▶ **PROBLEM**
Transcribe the lines below verbatim, skipping the images.

▶ **EXERCISE DATA**
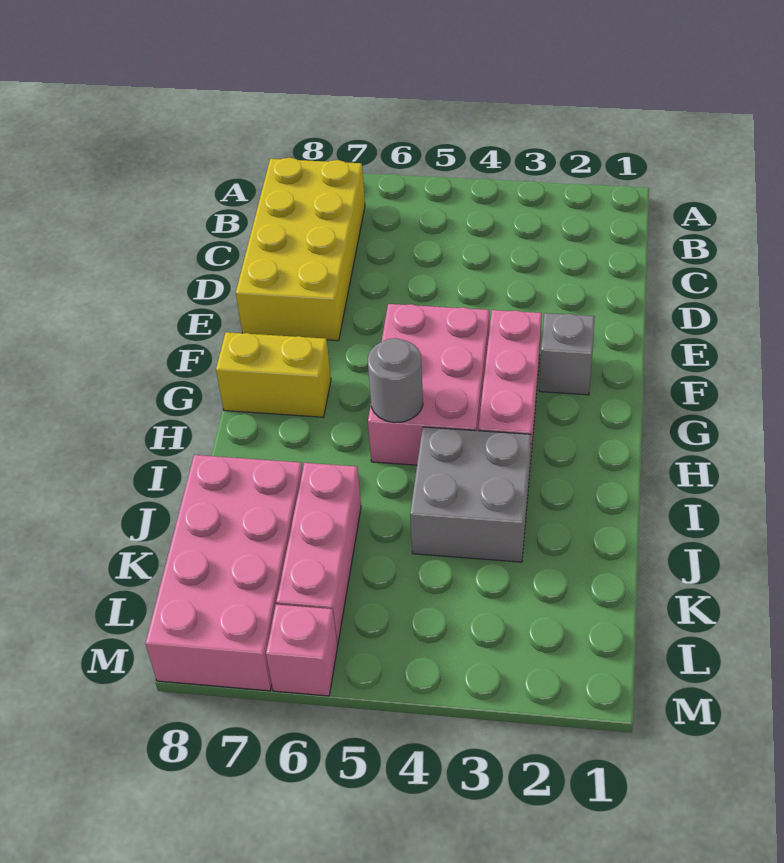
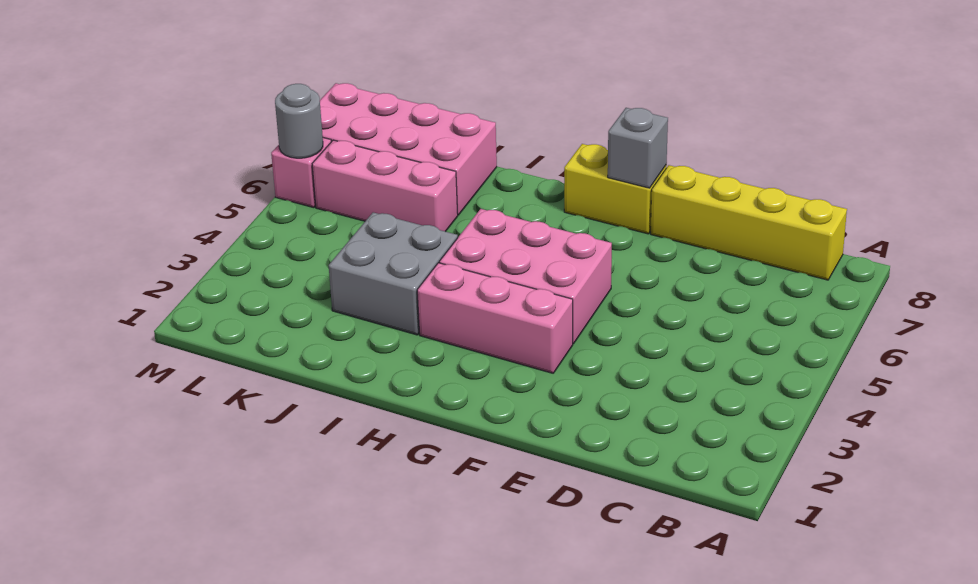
yellow brick B7:E8 level 1 -> yellow brick B8:E8 level 1
grey brick F2 level 1 -> grey brick F8 level 2
yellow brick G7:G8 level 1 -> yellow brick F8:G8 level 1
grey round brick H5 level 2 -> grey round brick M6 level 2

▶ **ANSWER SECTION**
yellow brick B7:E8 level 1 -> yellow brick B8:E8 level 1
grey brick F2 level 1 -> grey brick F8 level 2
yellow brick G7:G8 level 1 -> yellow brick F8:G8 level 1
grey round brick H5 level 2 -> grey round brick M6 level 2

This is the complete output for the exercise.